Objetivo do exercício:
Transcreva os dados abaixo linha por linha, sem alterar nenhum caractere.

Dados extraídos:
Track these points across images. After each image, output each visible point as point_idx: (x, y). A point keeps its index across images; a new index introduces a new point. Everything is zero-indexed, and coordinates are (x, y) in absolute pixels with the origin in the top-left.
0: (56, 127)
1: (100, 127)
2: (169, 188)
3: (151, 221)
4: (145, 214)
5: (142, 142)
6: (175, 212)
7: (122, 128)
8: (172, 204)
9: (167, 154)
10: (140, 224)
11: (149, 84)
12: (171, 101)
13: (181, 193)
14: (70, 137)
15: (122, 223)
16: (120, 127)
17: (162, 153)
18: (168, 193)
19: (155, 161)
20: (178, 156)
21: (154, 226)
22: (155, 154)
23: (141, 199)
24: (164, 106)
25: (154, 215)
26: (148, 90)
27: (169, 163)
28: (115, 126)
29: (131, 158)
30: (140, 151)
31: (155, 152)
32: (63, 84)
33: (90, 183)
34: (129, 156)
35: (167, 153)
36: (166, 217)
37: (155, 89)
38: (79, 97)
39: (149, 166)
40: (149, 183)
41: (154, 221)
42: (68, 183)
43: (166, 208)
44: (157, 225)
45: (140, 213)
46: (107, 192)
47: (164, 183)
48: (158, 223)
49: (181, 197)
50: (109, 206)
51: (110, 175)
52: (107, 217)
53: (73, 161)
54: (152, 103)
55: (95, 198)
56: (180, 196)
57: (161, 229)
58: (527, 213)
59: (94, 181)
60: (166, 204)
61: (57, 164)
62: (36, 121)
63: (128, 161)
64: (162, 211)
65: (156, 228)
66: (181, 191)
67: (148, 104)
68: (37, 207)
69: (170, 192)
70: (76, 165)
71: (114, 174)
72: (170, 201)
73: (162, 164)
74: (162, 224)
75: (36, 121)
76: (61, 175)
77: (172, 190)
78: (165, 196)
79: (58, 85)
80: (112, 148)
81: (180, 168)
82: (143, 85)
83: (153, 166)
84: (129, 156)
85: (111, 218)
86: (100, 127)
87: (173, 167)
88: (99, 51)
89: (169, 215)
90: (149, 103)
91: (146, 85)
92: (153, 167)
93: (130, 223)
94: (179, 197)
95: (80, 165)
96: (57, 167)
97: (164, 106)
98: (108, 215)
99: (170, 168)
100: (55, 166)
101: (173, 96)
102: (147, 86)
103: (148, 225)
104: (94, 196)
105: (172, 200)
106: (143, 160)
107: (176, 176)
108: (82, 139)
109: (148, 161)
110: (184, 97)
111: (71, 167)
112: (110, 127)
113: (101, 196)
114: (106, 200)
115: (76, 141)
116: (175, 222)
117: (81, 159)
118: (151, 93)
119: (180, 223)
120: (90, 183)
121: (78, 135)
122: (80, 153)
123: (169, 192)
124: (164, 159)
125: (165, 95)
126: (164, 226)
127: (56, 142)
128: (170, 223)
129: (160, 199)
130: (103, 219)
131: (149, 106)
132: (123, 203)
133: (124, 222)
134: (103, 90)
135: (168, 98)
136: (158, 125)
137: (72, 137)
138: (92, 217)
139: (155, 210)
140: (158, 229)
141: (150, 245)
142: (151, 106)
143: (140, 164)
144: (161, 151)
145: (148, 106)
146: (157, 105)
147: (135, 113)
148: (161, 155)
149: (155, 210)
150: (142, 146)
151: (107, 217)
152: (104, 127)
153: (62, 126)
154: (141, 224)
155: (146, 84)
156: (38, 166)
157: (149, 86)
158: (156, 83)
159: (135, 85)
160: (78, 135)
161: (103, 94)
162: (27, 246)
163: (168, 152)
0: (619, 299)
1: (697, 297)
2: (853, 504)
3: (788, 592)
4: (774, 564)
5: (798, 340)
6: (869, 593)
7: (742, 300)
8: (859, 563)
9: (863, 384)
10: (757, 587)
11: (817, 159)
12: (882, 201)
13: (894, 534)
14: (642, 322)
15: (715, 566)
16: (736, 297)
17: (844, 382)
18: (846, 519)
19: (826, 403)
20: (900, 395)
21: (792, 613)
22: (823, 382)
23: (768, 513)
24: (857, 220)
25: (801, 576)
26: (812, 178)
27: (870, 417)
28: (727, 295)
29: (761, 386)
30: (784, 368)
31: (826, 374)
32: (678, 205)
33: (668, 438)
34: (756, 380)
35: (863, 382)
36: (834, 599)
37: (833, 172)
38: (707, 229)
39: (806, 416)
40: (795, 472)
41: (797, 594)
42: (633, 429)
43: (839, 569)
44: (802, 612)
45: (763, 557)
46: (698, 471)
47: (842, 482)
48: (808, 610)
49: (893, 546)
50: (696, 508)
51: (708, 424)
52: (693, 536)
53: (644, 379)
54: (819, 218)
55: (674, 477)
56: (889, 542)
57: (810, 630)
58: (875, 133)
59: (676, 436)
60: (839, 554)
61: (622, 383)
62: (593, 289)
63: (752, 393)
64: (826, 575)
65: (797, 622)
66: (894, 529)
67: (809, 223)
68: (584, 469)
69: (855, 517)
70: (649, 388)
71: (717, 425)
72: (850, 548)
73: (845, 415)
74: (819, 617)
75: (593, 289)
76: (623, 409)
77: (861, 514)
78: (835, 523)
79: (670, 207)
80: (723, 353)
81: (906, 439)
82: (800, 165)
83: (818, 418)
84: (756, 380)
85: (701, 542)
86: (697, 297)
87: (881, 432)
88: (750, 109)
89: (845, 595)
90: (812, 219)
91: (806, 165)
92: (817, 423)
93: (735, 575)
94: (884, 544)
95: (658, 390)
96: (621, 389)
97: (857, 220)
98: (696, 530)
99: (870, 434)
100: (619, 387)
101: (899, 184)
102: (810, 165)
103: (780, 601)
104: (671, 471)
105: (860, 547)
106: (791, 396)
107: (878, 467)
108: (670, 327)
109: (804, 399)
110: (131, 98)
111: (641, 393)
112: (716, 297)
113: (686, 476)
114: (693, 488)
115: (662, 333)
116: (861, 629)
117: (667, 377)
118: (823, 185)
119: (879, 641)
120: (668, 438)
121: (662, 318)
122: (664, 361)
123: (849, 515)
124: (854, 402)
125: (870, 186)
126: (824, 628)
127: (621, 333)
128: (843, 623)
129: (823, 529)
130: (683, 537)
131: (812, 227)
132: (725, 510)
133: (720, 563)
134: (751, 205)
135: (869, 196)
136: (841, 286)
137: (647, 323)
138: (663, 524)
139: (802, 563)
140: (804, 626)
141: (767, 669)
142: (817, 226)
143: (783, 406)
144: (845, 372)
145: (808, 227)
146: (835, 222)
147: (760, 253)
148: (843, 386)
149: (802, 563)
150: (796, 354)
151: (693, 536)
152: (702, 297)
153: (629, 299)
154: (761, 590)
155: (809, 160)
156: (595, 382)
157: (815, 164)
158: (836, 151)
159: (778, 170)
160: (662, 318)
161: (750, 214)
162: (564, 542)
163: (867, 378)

Resposta ao exercício:
Track these points across images. After each image, output each visible point as point_idx: (x, y). A point keeps its index across images; a new index introduces a new point. Everything is zero-indexed, and coordinates are (x, y) in absolute pixels with the origin in the top-left.
0: (56, 127)
1: (100, 127)
2: (169, 188)
3: (151, 221)
4: (145, 214)
5: (142, 142)
6: (175, 212)
7: (122, 128)
8: (172, 204)
9: (167, 154)
10: (140, 224)
11: (149, 84)
12: (171, 101)
13: (181, 193)
14: (70, 137)
15: (122, 223)
16: (120, 127)
17: (162, 153)
18: (168, 193)
19: (155, 161)
20: (178, 156)
21: (154, 226)
22: (155, 154)
23: (141, 199)
24: (164, 106)
25: (154, 215)
26: (148, 90)
27: (169, 163)
28: (115, 126)
29: (131, 158)
30: (140, 151)
31: (155, 152)
32: (63, 84)
33: (90, 183)
34: (129, 156)
35: (167, 153)
36: (166, 217)
37: (155, 89)
38: (79, 97)
39: (149, 166)
40: (149, 183)
41: (154, 221)
42: (68, 183)
43: (166, 208)
44: (157, 225)
45: (140, 213)
46: (107, 192)
47: (164, 183)
48: (158, 223)
49: (181, 197)
50: (109, 206)
51: (110, 175)
52: (107, 217)
53: (73, 161)
54: (152, 103)
55: (95, 198)
56: (180, 196)
57: (161, 229)
58: (527, 213)
59: (94, 181)
60: (166, 204)
61: (57, 164)
62: (36, 121)
63: (128, 161)
64: (162, 211)
65: (156, 228)
66: (181, 191)
67: (148, 104)
68: (37, 207)
69: (170, 192)
70: (76, 165)
71: (114, 174)
72: (170, 201)
73: (162, 164)
74: (162, 224)
75: (36, 121)
76: (61, 175)
77: (172, 190)
78: (165, 196)
79: (58, 85)
80: (112, 148)
81: (180, 168)
82: (143, 85)
83: (153, 166)
84: (129, 156)
85: (111, 218)
86: (100, 127)
87: (173, 167)
88: (99, 51)
89: (169, 215)
90: (149, 103)
91: (146, 85)
92: (153, 167)
93: (130, 223)
94: (179, 197)
95: (80, 165)
96: (57, 167)
97: (164, 106)
98: (108, 215)
99: (170, 168)
100: (55, 166)
101: (173, 96)
102: (147, 86)
103: (148, 225)
104: (94, 196)
105: (172, 200)
106: (143, 160)
107: (176, 176)
108: (82, 139)
109: (148, 161)
110: (184, 97)
111: (71, 167)
112: (110, 127)
113: (101, 196)
114: (106, 200)
115: (76, 141)
116: (175, 222)
117: (81, 159)
118: (151, 93)
119: (180, 223)
120: (90, 183)
121: (78, 135)
122: (80, 153)
123: (169, 192)
124: (164, 159)
125: (165, 95)
126: (164, 226)
127: (56, 142)
128: (170, 223)
129: (160, 199)
130: (103, 219)
131: (149, 106)
132: (123, 203)
133: (124, 222)
134: (103, 90)
135: (168, 98)
136: (158, 125)
137: (72, 137)
138: (92, 217)
139: (155, 210)
140: (158, 229)
141: (150, 245)
142: (151, 106)
143: (140, 164)
144: (161, 151)
145: (148, 106)
146: (157, 105)
147: (135, 113)
148: (161, 155)
149: (155, 210)
150: (142, 146)
151: (107, 217)
152: (104, 127)
153: (62, 126)
154: (141, 224)
155: (146, 84)
156: (38, 166)
157: (149, 86)
158: (156, 83)
159: (135, 85)
160: (78, 135)
161: (103, 94)
162: (27, 246)
163: (168, 152)
0: (619, 299)
1: (697, 297)
2: (853, 504)
3: (788, 592)
4: (774, 564)
5: (798, 340)
6: (869, 593)
7: (742, 300)
8: (859, 563)
9: (863, 384)
10: (757, 587)
11: (817, 159)
12: (882, 201)
13: (894, 534)
14: (642, 322)
15: (715, 566)
16: (736, 297)
17: (844, 382)
18: (846, 519)
19: (826, 403)
20: (900, 395)
21: (792, 613)
22: (823, 382)
23: (768, 513)
24: (857, 220)
25: (801, 576)
26: (812, 178)
27: (870, 417)
28: (727, 295)
29: (761, 386)
30: (784, 368)
31: (826, 374)
32: (678, 205)
33: (668, 438)
34: (756, 380)
35: (863, 382)
36: (834, 599)
37: (833, 172)
38: (707, 229)
39: (806, 416)
40: (795, 472)
41: (797, 594)
42: (633, 429)
43: (839, 569)
44: (802, 612)
45: (763, 557)
46: (698, 471)
47: (842, 482)
48: (808, 610)
49: (893, 546)
50: (696, 508)
51: (708, 424)
52: (693, 536)
53: (644, 379)
54: (819, 218)
55: (674, 477)
56: (889, 542)
57: (810, 630)
58: (875, 133)
59: (676, 436)
60: (839, 554)
61: (622, 383)
62: (593, 289)
63: (752, 393)
64: (826, 575)
65: (797, 622)
66: (894, 529)
67: (809, 223)
68: (584, 469)
69: (855, 517)
70: (649, 388)
71: (717, 425)
72: (850, 548)
73: (845, 415)
74: (819, 617)
75: (593, 289)
76: (623, 409)
77: (861, 514)
78: (835, 523)
79: (670, 207)
80: (723, 353)
81: (906, 439)
82: (800, 165)
83: (818, 418)
84: (756, 380)
85: (701, 542)
86: (697, 297)
87: (881, 432)
88: (750, 109)
89: (845, 595)
90: (812, 219)
91: (806, 165)
92: (817, 423)
93: (735, 575)
94: (884, 544)
95: (658, 390)
96: (621, 389)
97: (857, 220)
98: (696, 530)
99: (870, 434)
100: (619, 387)
101: (899, 184)
102: (810, 165)
103: (780, 601)
104: (671, 471)
105: (860, 547)
106: (791, 396)
107: (878, 467)
108: (670, 327)
109: (804, 399)
110: (131, 98)
111: (641, 393)
112: (716, 297)
113: (686, 476)
114: (693, 488)
115: (662, 333)
116: (861, 629)
117: (667, 377)
118: (823, 185)
119: (879, 641)
120: (668, 438)
121: (662, 318)
122: (664, 361)
123: (849, 515)
124: (854, 402)
125: (870, 186)
126: (824, 628)
127: (621, 333)
128: (843, 623)
129: (823, 529)
130: (683, 537)
131: (812, 227)
132: (725, 510)
133: (720, 563)
134: (751, 205)
135: (869, 196)
136: (841, 286)
137: (647, 323)
138: (663, 524)
139: (802, 563)
140: (804, 626)
141: (767, 669)
142: (817, 226)
143: (783, 406)
144: (845, 372)
145: (808, 227)
146: (835, 222)
147: (760, 253)
148: (843, 386)
149: (802, 563)
150: (796, 354)
151: (693, 536)
152: (702, 297)
153: (629, 299)
154: (761, 590)
155: (809, 160)
156: (595, 382)
157: (815, 164)
158: (836, 151)
159: (778, 170)
160: (662, 318)
161: (750, 214)
162: (564, 542)
163: (867, 378)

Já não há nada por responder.